■ YOUR ASSIGNMENT ■
Each line containing the string "plane" should be copied out of the entries.
====================
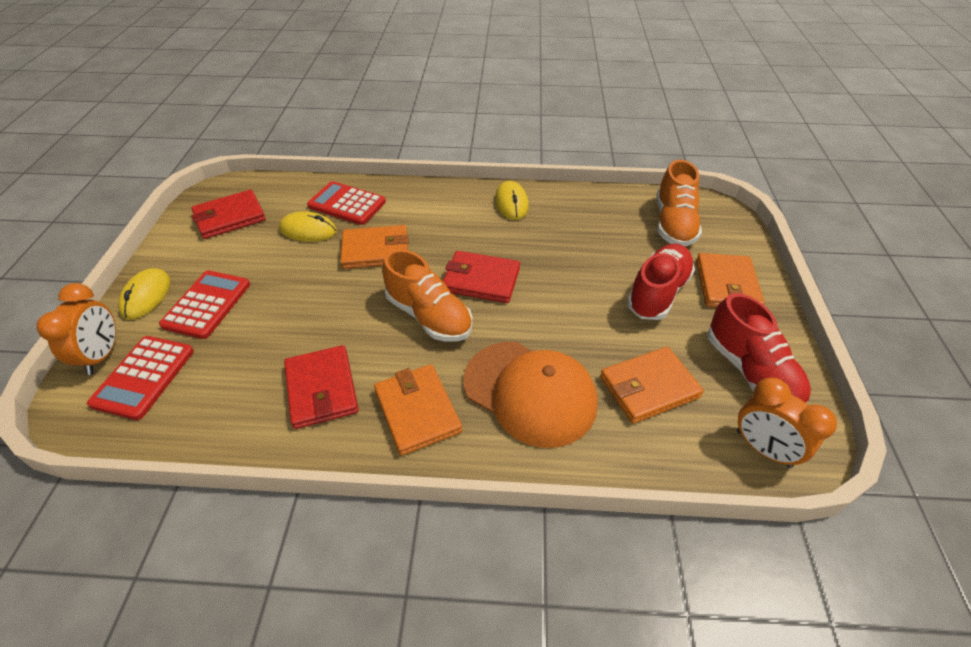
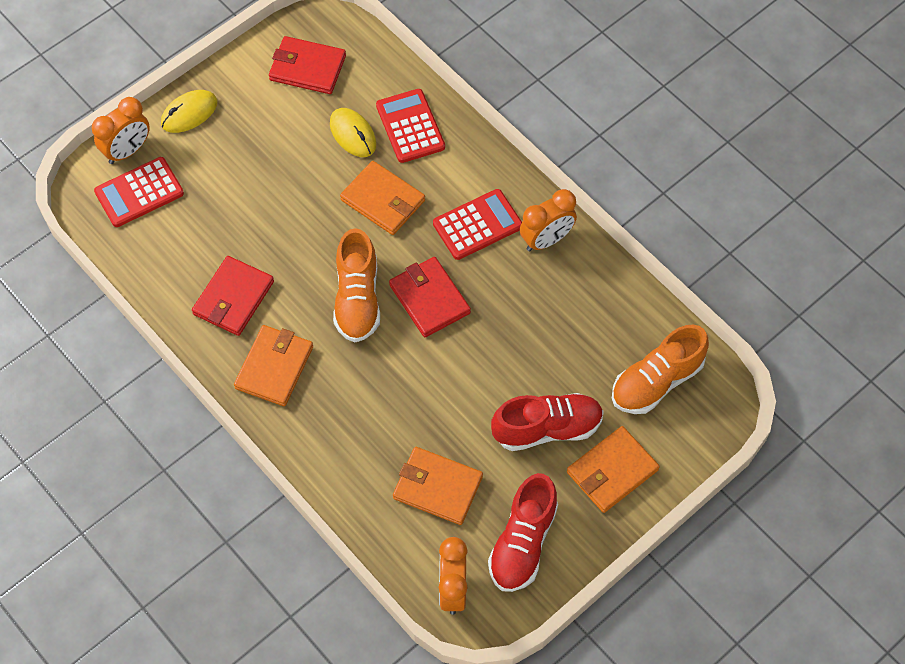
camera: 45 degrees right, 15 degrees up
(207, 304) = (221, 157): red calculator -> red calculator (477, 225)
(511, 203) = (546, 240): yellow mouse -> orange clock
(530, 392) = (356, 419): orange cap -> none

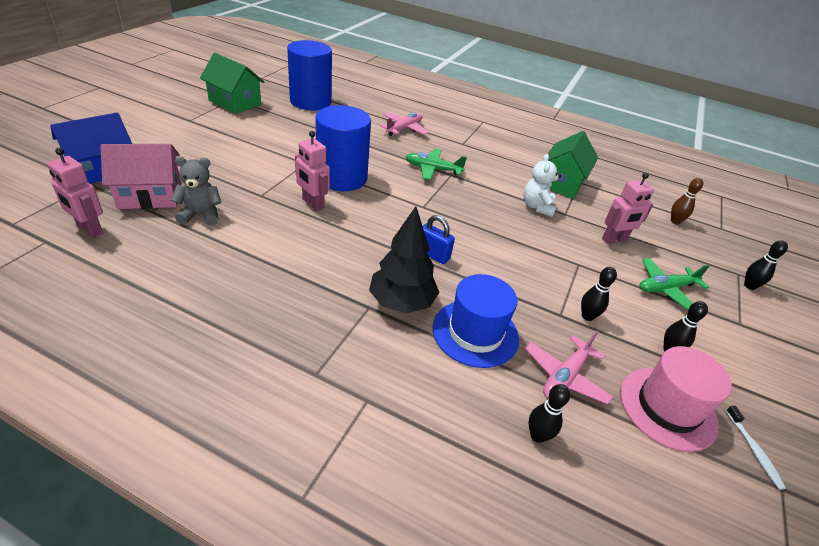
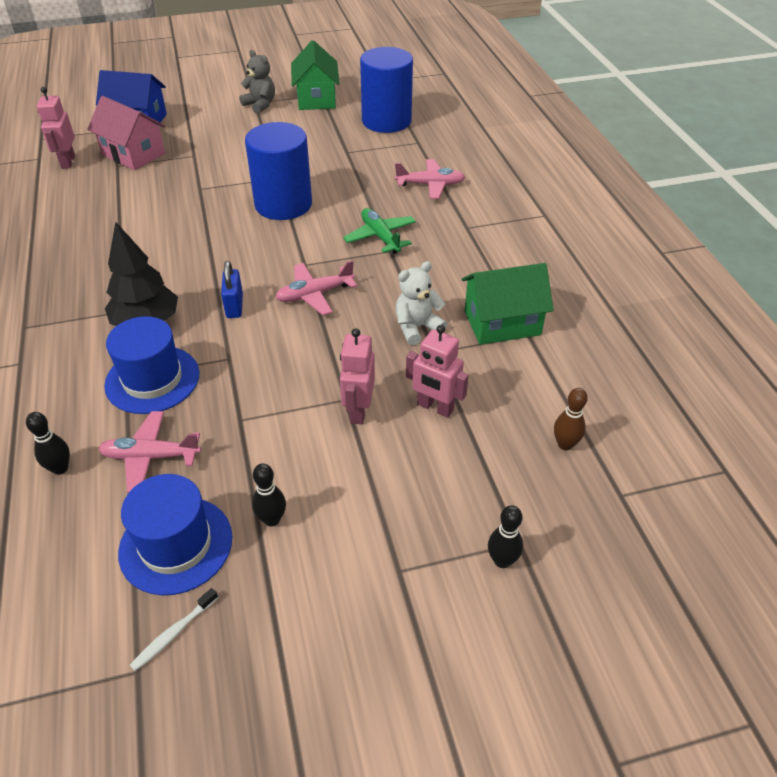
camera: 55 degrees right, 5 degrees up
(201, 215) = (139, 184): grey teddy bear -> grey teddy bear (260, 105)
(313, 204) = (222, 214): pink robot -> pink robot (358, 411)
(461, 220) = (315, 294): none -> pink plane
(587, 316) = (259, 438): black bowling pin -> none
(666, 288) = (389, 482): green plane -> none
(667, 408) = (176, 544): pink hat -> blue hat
====================
■ TASK RESULT ■
(461, 220) = (315, 294): none -> pink plane
(666, 288) = (389, 482): green plane -> none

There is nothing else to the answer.